[Extracted records]
-- Opening Marker --
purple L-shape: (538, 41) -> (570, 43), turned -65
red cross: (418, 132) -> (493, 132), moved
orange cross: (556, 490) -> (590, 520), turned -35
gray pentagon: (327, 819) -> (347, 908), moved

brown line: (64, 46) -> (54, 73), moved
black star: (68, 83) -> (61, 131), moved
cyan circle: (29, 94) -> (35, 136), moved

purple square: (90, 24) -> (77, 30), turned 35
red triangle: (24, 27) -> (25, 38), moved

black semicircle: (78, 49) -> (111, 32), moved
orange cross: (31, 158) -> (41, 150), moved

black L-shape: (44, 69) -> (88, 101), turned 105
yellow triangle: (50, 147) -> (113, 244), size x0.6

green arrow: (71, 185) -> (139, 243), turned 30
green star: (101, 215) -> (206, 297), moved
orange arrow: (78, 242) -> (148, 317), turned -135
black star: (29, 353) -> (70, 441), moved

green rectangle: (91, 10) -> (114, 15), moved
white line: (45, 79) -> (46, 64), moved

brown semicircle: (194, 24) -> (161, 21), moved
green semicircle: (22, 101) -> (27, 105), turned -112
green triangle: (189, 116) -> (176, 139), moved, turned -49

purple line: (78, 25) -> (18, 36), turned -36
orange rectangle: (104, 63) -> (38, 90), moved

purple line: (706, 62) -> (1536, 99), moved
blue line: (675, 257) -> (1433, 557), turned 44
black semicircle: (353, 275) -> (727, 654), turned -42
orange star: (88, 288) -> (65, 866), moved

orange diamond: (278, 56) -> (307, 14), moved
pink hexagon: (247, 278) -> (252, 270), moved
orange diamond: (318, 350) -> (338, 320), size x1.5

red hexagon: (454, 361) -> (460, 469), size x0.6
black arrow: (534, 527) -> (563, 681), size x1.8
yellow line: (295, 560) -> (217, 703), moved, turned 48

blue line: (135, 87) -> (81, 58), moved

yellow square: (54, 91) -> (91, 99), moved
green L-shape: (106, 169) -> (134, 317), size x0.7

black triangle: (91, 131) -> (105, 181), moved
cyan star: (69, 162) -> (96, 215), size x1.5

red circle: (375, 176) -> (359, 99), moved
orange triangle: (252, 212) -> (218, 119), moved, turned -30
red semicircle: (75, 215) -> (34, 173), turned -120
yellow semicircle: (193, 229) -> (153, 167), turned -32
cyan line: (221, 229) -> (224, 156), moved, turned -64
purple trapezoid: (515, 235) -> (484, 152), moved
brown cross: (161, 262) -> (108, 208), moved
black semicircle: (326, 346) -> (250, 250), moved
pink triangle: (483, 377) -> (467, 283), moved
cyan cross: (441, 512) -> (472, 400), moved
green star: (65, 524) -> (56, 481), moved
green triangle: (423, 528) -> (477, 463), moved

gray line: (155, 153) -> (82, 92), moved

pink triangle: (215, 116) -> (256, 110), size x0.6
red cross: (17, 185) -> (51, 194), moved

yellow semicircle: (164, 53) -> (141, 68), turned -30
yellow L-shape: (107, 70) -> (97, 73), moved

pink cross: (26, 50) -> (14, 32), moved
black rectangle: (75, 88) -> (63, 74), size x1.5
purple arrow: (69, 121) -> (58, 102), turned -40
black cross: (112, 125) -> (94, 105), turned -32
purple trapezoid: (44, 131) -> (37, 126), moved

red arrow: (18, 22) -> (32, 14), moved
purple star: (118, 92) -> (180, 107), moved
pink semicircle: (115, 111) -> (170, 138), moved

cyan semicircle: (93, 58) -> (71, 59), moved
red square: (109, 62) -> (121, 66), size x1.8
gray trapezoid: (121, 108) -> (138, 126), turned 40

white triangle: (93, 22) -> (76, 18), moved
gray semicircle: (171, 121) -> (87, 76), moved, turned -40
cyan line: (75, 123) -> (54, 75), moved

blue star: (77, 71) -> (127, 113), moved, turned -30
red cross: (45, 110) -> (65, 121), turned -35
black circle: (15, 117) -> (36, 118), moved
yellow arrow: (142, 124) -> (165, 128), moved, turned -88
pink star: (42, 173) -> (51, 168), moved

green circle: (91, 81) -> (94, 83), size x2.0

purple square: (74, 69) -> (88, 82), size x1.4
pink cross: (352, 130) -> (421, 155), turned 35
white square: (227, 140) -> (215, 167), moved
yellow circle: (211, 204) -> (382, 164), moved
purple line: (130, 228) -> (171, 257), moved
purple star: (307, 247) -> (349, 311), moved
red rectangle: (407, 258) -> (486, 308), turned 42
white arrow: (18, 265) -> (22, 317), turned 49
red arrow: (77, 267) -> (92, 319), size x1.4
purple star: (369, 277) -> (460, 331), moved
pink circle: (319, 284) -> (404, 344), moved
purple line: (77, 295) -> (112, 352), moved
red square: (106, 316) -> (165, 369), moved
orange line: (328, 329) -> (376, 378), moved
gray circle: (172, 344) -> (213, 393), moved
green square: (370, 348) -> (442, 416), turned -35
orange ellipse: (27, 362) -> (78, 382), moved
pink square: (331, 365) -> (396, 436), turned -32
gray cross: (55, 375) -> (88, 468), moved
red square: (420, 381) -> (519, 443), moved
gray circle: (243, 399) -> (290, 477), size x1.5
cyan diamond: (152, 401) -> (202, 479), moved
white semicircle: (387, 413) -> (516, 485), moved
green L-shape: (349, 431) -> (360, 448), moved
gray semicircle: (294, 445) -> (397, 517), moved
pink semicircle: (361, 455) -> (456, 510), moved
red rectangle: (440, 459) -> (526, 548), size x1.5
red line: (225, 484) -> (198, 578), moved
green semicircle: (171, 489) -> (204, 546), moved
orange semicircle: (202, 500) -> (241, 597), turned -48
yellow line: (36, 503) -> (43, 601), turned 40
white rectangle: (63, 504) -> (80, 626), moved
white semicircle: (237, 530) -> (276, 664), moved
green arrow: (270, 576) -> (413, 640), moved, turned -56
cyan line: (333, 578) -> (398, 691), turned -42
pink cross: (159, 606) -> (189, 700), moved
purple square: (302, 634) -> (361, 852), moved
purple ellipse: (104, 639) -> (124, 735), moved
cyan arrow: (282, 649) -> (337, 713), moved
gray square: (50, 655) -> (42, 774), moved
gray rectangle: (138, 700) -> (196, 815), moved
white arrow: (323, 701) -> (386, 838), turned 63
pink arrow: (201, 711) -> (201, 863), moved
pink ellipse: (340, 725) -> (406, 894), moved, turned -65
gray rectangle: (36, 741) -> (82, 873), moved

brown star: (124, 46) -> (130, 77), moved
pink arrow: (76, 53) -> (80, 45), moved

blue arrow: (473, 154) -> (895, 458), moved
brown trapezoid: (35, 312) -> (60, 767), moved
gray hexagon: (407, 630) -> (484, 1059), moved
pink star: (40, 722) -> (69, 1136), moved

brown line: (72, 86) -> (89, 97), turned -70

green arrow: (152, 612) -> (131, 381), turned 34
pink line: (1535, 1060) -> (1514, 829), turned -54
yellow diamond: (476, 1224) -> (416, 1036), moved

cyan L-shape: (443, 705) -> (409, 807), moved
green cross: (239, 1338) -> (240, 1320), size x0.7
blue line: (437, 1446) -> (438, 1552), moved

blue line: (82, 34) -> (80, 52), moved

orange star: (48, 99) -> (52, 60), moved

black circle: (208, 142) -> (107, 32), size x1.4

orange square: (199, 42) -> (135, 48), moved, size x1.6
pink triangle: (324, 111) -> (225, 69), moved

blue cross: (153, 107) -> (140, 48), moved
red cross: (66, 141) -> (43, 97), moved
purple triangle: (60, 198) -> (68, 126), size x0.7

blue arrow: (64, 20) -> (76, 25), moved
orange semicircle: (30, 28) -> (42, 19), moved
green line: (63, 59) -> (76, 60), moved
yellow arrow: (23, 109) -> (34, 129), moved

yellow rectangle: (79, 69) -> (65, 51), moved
-- Closing Marker --
Word for word, restate all of the entries.

purple L-shape: (538, 41) -> (570, 43), turned -65
red cross: (418, 132) -> (493, 132), moved
orange cross: (556, 490) -> (590, 520), turned -35
gray pentagon: (327, 819) -> (347, 908), moved

brown line: (64, 46) -> (54, 73), moved
black star: (68, 83) -> (61, 131), moved
cyan circle: (29, 94) -> (35, 136), moved

purple square: (90, 24) -> (77, 30), turned 35
red triangle: (24, 27) -> (25, 38), moved

black semicircle: (78, 49) -> (111, 32), moved
orange cross: (31, 158) -> (41, 150), moved

black L-shape: (44, 69) -> (88, 101), turned 105
yellow triangle: (50, 147) -> (113, 244), size x0.6

green arrow: (71, 185) -> (139, 243), turned 30
green star: (101, 215) -> (206, 297), moved
orange arrow: (78, 242) -> (148, 317), turned -135
black star: (29, 353) -> (70, 441), moved

green rectangle: (91, 10) -> (114, 15), moved
white line: (45, 79) -> (46, 64), moved

brown semicircle: (194, 24) -> (161, 21), moved
green semicircle: (22, 101) -> (27, 105), turned -112
green triangle: (189, 116) -> (176, 139), moved, turned -49

purple line: (78, 25) -> (18, 36), turned -36
orange rectangle: (104, 63) -> (38, 90), moved

purple line: (706, 62) -> (1536, 99), moved
blue line: (675, 257) -> (1433, 557), turned 44
black semicircle: (353, 275) -> (727, 654), turned -42
orange star: (88, 288) -> (65, 866), moved

orange diamond: (278, 56) -> (307, 14), moved
pink hexagon: (247, 278) -> (252, 270), moved
orange diamond: (318, 350) -> (338, 320), size x1.5

red hexagon: (454, 361) -> (460, 469), size x0.6
black arrow: (534, 527) -> (563, 681), size x1.8
yellow line: (295, 560) -> (217, 703), moved, turned 48

blue line: (135, 87) -> (81, 58), moved

yellow square: (54, 91) -> (91, 99), moved
green L-shape: (106, 169) -> (134, 317), size x0.7

black triangle: (91, 131) -> (105, 181), moved
cyan star: (69, 162) -> (96, 215), size x1.5

red circle: (375, 176) -> (359, 99), moved
orange triangle: (252, 212) -> (218, 119), moved, turned -30
red semicircle: (75, 215) -> (34, 173), turned -120
yellow semicircle: (193, 229) -> (153, 167), turned -32
cyan line: (221, 229) -> (224, 156), moved, turned -64
purple trapezoid: (515, 235) -> (484, 152), moved
brown cross: (161, 262) -> (108, 208), moved
black semicircle: (326, 346) -> (250, 250), moved
pink triangle: (483, 377) -> (467, 283), moved
cyan cross: (441, 512) -> (472, 400), moved
green star: (65, 524) -> (56, 481), moved
green triangle: (423, 528) -> (477, 463), moved

gray line: (155, 153) -> (82, 92), moved

pink triangle: (215, 116) -> (256, 110), size x0.6
red cross: (17, 185) -> (51, 194), moved

yellow semicircle: (164, 53) -> (141, 68), turned -30
yellow L-shape: (107, 70) -> (97, 73), moved

pink cross: (26, 50) -> (14, 32), moved
black rectangle: (75, 88) -> (63, 74), size x1.5
purple arrow: (69, 121) -> (58, 102), turned -40
black cross: (112, 125) -> (94, 105), turned -32
purple trapezoid: (44, 131) -> (37, 126), moved

red arrow: (18, 22) -> (32, 14), moved
purple star: (118, 92) -> (180, 107), moved
pink semicircle: (115, 111) -> (170, 138), moved

cyan semicircle: (93, 58) -> (71, 59), moved
red square: (109, 62) -> (121, 66), size x1.8
gray trapezoid: (121, 108) -> (138, 126), turned 40

white triangle: (93, 22) -> (76, 18), moved
gray semicircle: (171, 121) -> (87, 76), moved, turned -40
cyan line: (75, 123) -> (54, 75), moved

blue star: (77, 71) -> (127, 113), moved, turned -30
red cross: (45, 110) -> (65, 121), turned -35
black circle: (15, 117) -> (36, 118), moved
yellow arrow: (142, 124) -> (165, 128), moved, turned -88
pink star: (42, 173) -> (51, 168), moved

green circle: (91, 81) -> (94, 83), size x2.0

purple square: (74, 69) -> (88, 82), size x1.4
pink cross: (352, 130) -> (421, 155), turned 35
white square: (227, 140) -> (215, 167), moved
yellow circle: (211, 204) -> (382, 164), moved
purple line: (130, 228) -> (171, 257), moved
purple star: (307, 247) -> (349, 311), moved
red rectangle: (407, 258) -> (486, 308), turned 42
white arrow: (18, 265) -> (22, 317), turned 49
red arrow: (77, 267) -> (92, 319), size x1.4
purple star: (369, 277) -> (460, 331), moved
pink circle: (319, 284) -> (404, 344), moved
purple line: (77, 295) -> (112, 352), moved
red square: (106, 316) -> (165, 369), moved
orange line: (328, 329) -> (376, 378), moved
gray circle: (172, 344) -> (213, 393), moved
green square: (370, 348) -> (442, 416), turned -35
orange ellipse: (27, 362) -> (78, 382), moved
pink square: (331, 365) -> (396, 436), turned -32
gray cross: (55, 375) -> (88, 468), moved
red square: (420, 381) -> (519, 443), moved
gray circle: (243, 399) -> (290, 477), size x1.5
cyan diamond: (152, 401) -> (202, 479), moved
white semicircle: (387, 413) -> (516, 485), moved
green L-shape: (349, 431) -> (360, 448), moved
gray semicircle: (294, 445) -> (397, 517), moved
pink semicircle: (361, 455) -> (456, 510), moved
red rectangle: (440, 459) -> (526, 548), size x1.5
red line: (225, 484) -> (198, 578), moved
green semicircle: (171, 489) -> (204, 546), moved
orange semicircle: (202, 500) -> (241, 597), turned -48
yellow line: (36, 503) -> (43, 601), turned 40
white rectangle: (63, 504) -> (80, 626), moved
white semicircle: (237, 530) -> (276, 664), moved
green arrow: (270, 576) -> (413, 640), moved, turned -56
cyan line: (333, 578) -> (398, 691), turned -42
pink cross: (159, 606) -> (189, 700), moved
purple square: (302, 634) -> (361, 852), moved
purple ellipse: (104, 639) -> (124, 735), moved
cyan arrow: (282, 649) -> (337, 713), moved
gray square: (50, 655) -> (42, 774), moved
gray rectangle: (138, 700) -> (196, 815), moved
white arrow: (323, 701) -> (386, 838), turned 63
pink arrow: (201, 711) -> (201, 863), moved
pink ellipse: (340, 725) -> (406, 894), moved, turned -65
gray rectangle: (36, 741) -> (82, 873), moved

brown star: (124, 46) -> (130, 77), moved
pink arrow: (76, 53) -> (80, 45), moved

blue arrow: (473, 154) -> (895, 458), moved
brown trapezoid: (35, 312) -> (60, 767), moved
gray hexagon: (407, 630) -> (484, 1059), moved
pink star: (40, 722) -> (69, 1136), moved

brown line: (72, 86) -> (89, 97), turned -70

green arrow: (152, 612) -> (131, 381), turned 34
pink line: (1535, 1060) -> (1514, 829), turned -54
yellow diamond: (476, 1224) -> (416, 1036), moved

cyan L-shape: (443, 705) -> (409, 807), moved
green cross: (239, 1338) -> (240, 1320), size x0.7
blue line: (437, 1446) -> (438, 1552), moved

blue line: (82, 34) -> (80, 52), moved

orange star: (48, 99) -> (52, 60), moved

black circle: (208, 142) -> (107, 32), size x1.4

orange square: (199, 42) -> (135, 48), moved, size x1.6
pink triangle: (324, 111) -> (225, 69), moved

blue cross: (153, 107) -> (140, 48), moved
red cross: (66, 141) -> (43, 97), moved
purple triangle: (60, 198) -> (68, 126), size x0.7

blue arrow: (64, 20) -> (76, 25), moved
orange semicircle: (30, 28) -> (42, 19), moved
green line: (63, 59) -> (76, 60), moved
yellow arrow: (23, 109) -> (34, 129), moved

yellow rectangle: (79, 69) -> (65, 51), moved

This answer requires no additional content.